• _GIVEN DATA_
------------------------------------------------------------

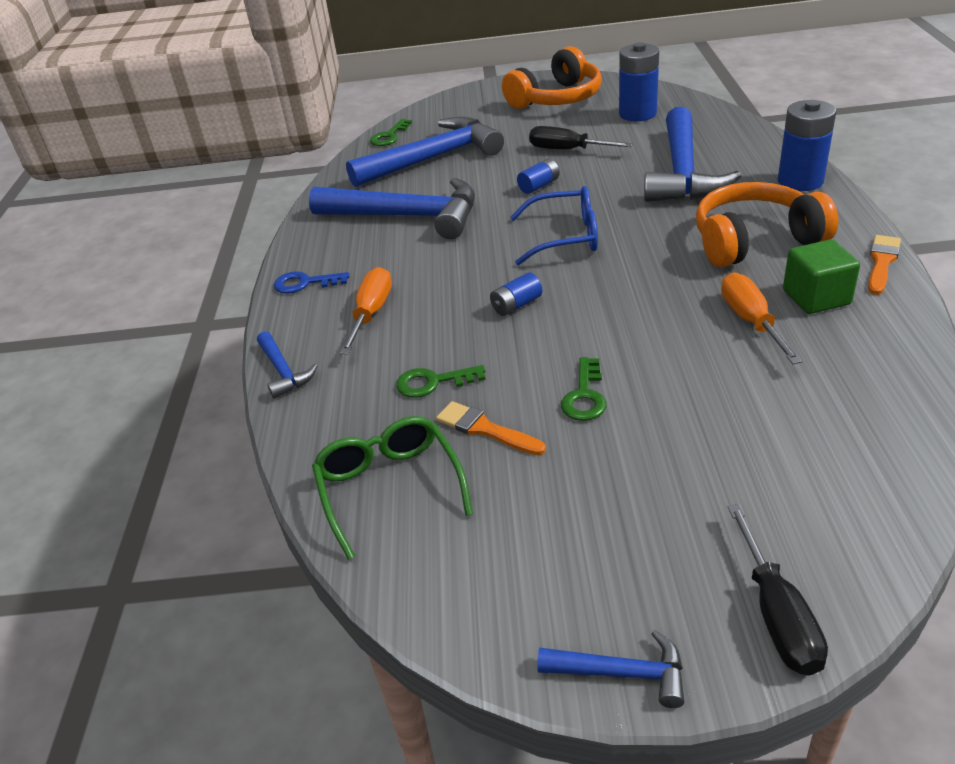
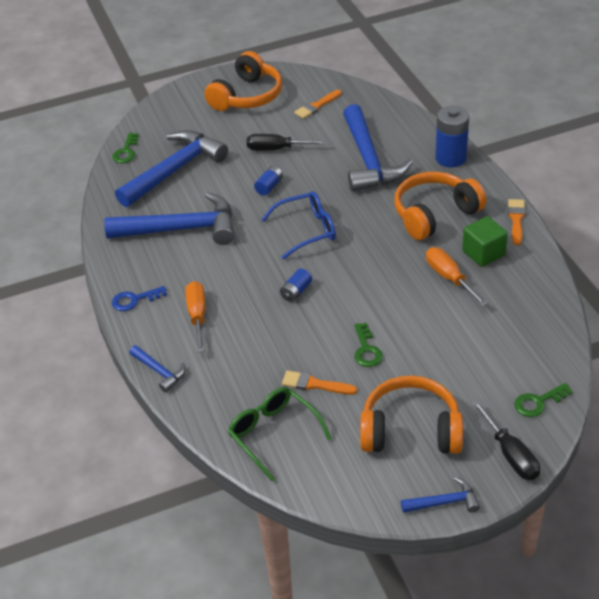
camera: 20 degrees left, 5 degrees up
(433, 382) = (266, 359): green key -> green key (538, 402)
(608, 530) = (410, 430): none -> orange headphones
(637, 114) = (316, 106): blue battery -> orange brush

------------------------------------------------------------

• _YOUR TASK_
Reproduce the listing above exactly, without a single picture.

• _ANSWER FOR THE TASK_
camera: 20 degrees left, 5 degrees up
(433, 382) = (266, 359): green key -> green key (538, 402)
(608, 530) = (410, 430): none -> orange headphones
(637, 114) = (316, 106): blue battery -> orange brush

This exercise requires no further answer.